The data:
_ _ _ _ _ _ _

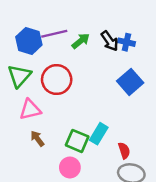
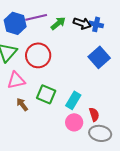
black arrow: (110, 41) -> (82, 23), turned -36
green square: (77, 141) -> (46, 94), moved
pink circle: (70, 167) -> (74, 122), moved

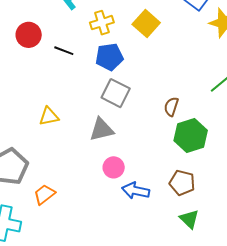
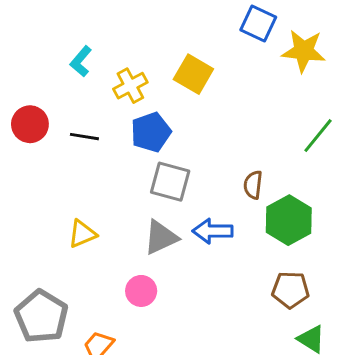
pink circle: (114, 167) -> (141, 291), moved
blue arrow: (136, 191) -> (213, 231), moved

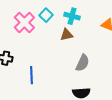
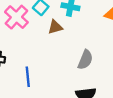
brown triangle: (67, 35) -> (55, 27), moved

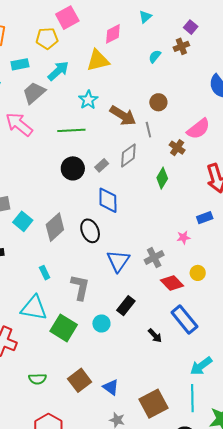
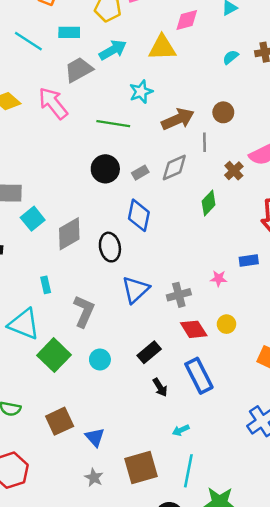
brown arrow: (123, 116) -> (178, 119), turned -68
black rectangle: (126, 306) -> (149, 352), moved
cyan arrow: (201, 366) -> (181, 430), moved, size x0.6

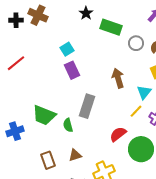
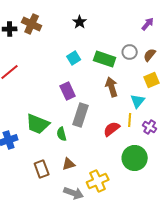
green rectangle: (111, 27) -> (105, 59), moved
cyan square: (67, 49) -> (74, 58), moved
purple rectangle: (72, 70) -> (68, 91), moved
yellow line: (136, 111) -> (130, 120), turned -40
red semicircle: (118, 134) -> (112, 129), moved

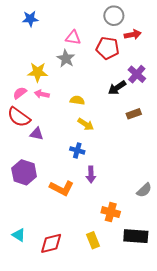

_ _ _ _ _ _ _

Exercise objective:
Copy from the entries above each line in which the string "square" can be found.

Task solution:
green square: (77, 141) -> (46, 94), moved
cyan square: (67, 49) -> (74, 58), moved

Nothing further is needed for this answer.